- INPUT -
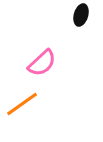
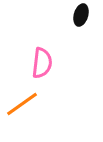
pink semicircle: rotated 40 degrees counterclockwise
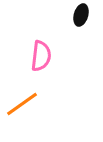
pink semicircle: moved 1 px left, 7 px up
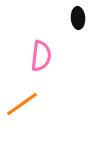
black ellipse: moved 3 px left, 3 px down; rotated 20 degrees counterclockwise
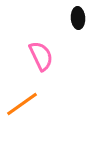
pink semicircle: rotated 32 degrees counterclockwise
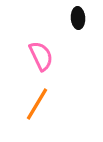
orange line: moved 15 px right; rotated 24 degrees counterclockwise
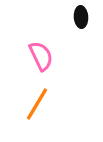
black ellipse: moved 3 px right, 1 px up
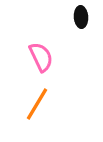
pink semicircle: moved 1 px down
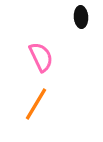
orange line: moved 1 px left
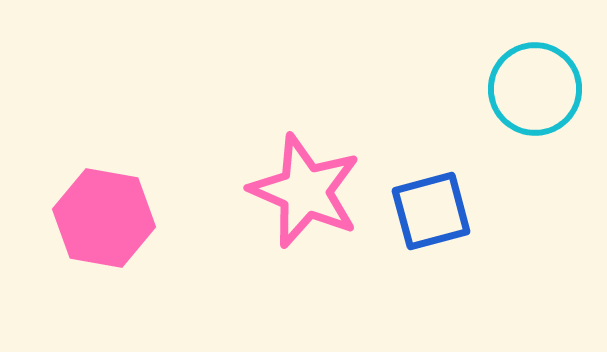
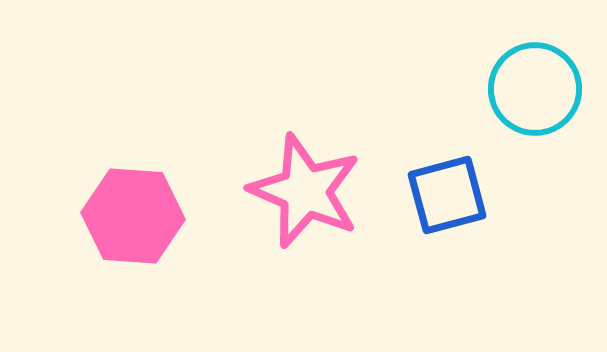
blue square: moved 16 px right, 16 px up
pink hexagon: moved 29 px right, 2 px up; rotated 6 degrees counterclockwise
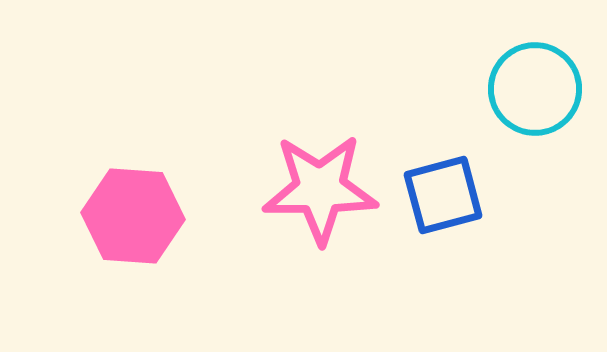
pink star: moved 15 px right, 2 px up; rotated 23 degrees counterclockwise
blue square: moved 4 px left
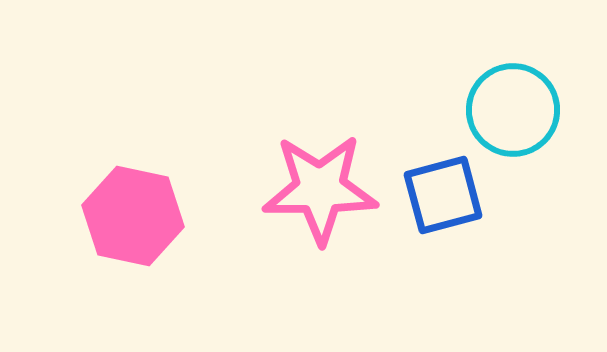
cyan circle: moved 22 px left, 21 px down
pink hexagon: rotated 8 degrees clockwise
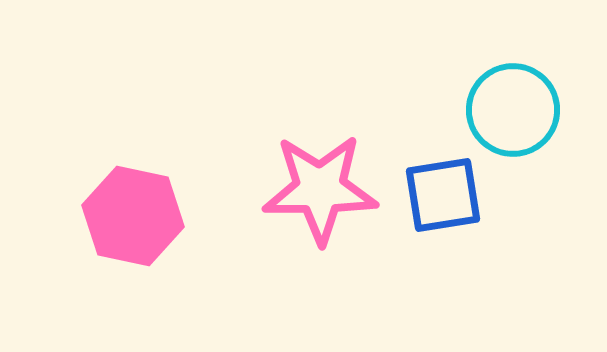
blue square: rotated 6 degrees clockwise
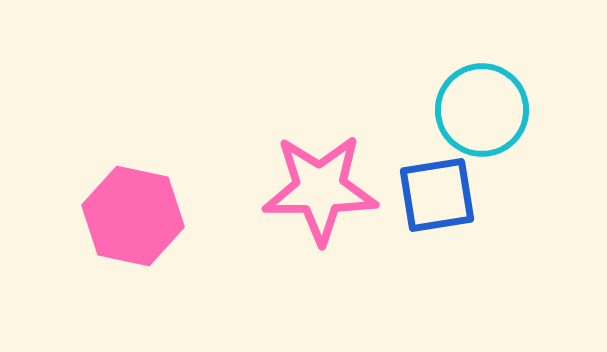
cyan circle: moved 31 px left
blue square: moved 6 px left
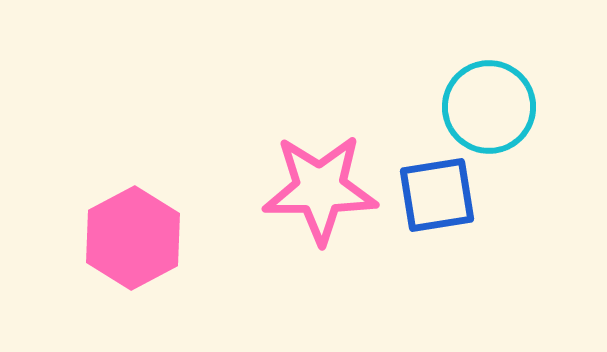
cyan circle: moved 7 px right, 3 px up
pink hexagon: moved 22 px down; rotated 20 degrees clockwise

- WORK REQUIRED -
Rewrite the lines of the rows above as a JSON list of strings, one string per line, omitting blank lines and leaving the pictures out.

- CORRECT RESPONSE -
[
  "pink semicircle: rotated 40 degrees counterclockwise",
  "pink semicircle: moved 1 px left, 7 px up",
  "black ellipse: moved 3 px left, 3 px down; rotated 20 degrees counterclockwise",
  "pink semicircle: rotated 32 degrees counterclockwise",
  "orange line: moved 15 px right; rotated 24 degrees counterclockwise",
  "black ellipse: moved 3 px right, 1 px up",
  "pink semicircle: moved 1 px down",
  "orange line: moved 1 px left",
  "blue square: moved 16 px right, 16 px up",
  "pink hexagon: moved 29 px right, 2 px up; rotated 6 degrees counterclockwise",
  "pink star: moved 15 px right, 2 px up; rotated 23 degrees counterclockwise",
  "blue square: moved 4 px left",
  "cyan circle: moved 22 px left, 21 px down",
  "pink hexagon: rotated 8 degrees clockwise",
  "blue square: rotated 6 degrees clockwise",
  "cyan circle: moved 31 px left",
  "blue square: moved 6 px left",
  "cyan circle: moved 7 px right, 3 px up",
  "pink hexagon: moved 22 px down; rotated 20 degrees clockwise"
]